> [Short task] Can you echo every line of the listing below word for word, leaving out the pictures?

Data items
──────────
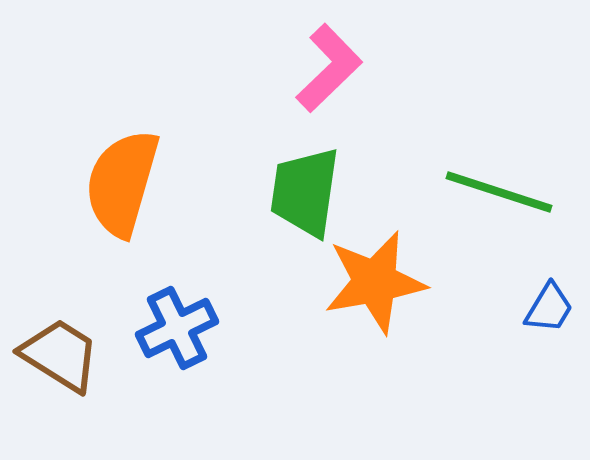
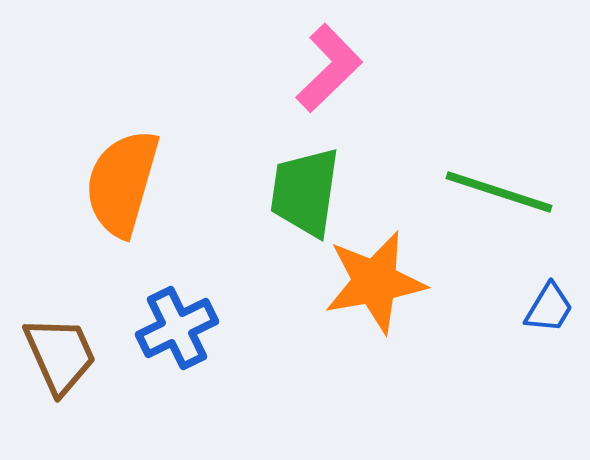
brown trapezoid: rotated 34 degrees clockwise
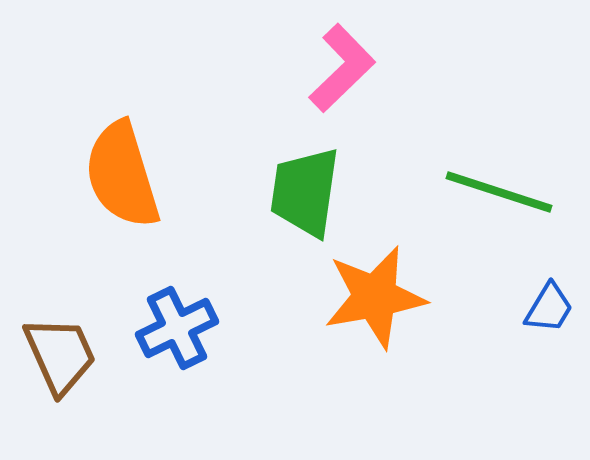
pink L-shape: moved 13 px right
orange semicircle: moved 8 px up; rotated 33 degrees counterclockwise
orange star: moved 15 px down
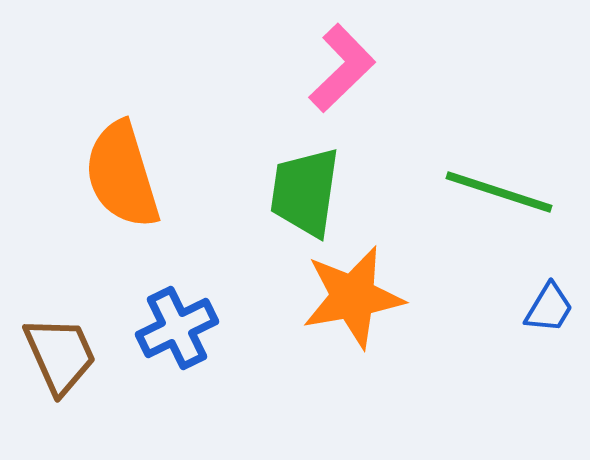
orange star: moved 22 px left
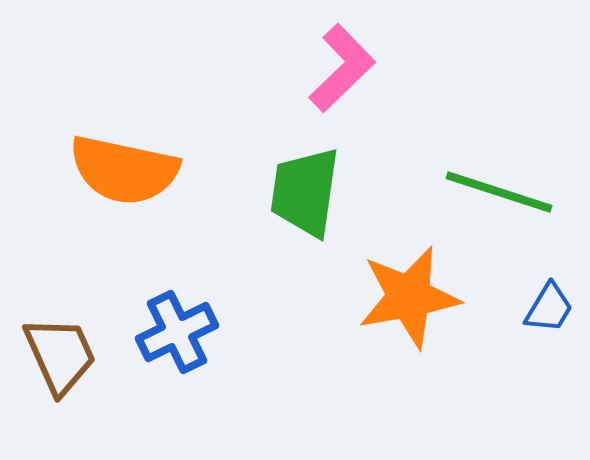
orange semicircle: moved 2 px right, 5 px up; rotated 61 degrees counterclockwise
orange star: moved 56 px right
blue cross: moved 4 px down
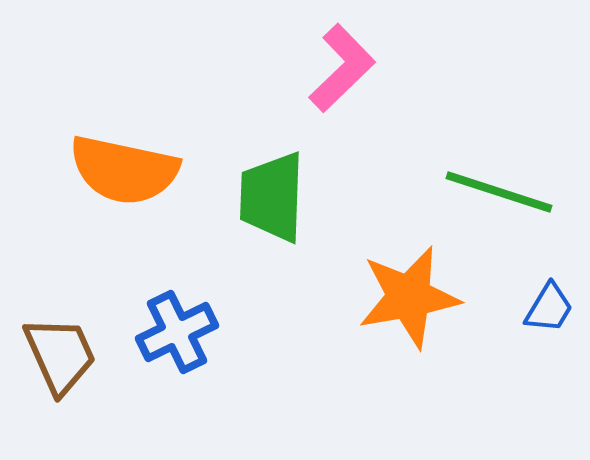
green trapezoid: moved 33 px left, 5 px down; rotated 6 degrees counterclockwise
──────────
> [Answer to the task]
brown trapezoid: rotated 34 degrees clockwise
pink L-shape: moved 13 px right
orange semicircle: moved 8 px up; rotated 33 degrees counterclockwise
orange star: moved 15 px down
orange star: moved 22 px left
orange semicircle: moved 2 px right, 5 px up; rotated 61 degrees counterclockwise
orange star: moved 56 px right
blue cross: moved 4 px down
green trapezoid: moved 33 px left, 5 px down; rotated 6 degrees counterclockwise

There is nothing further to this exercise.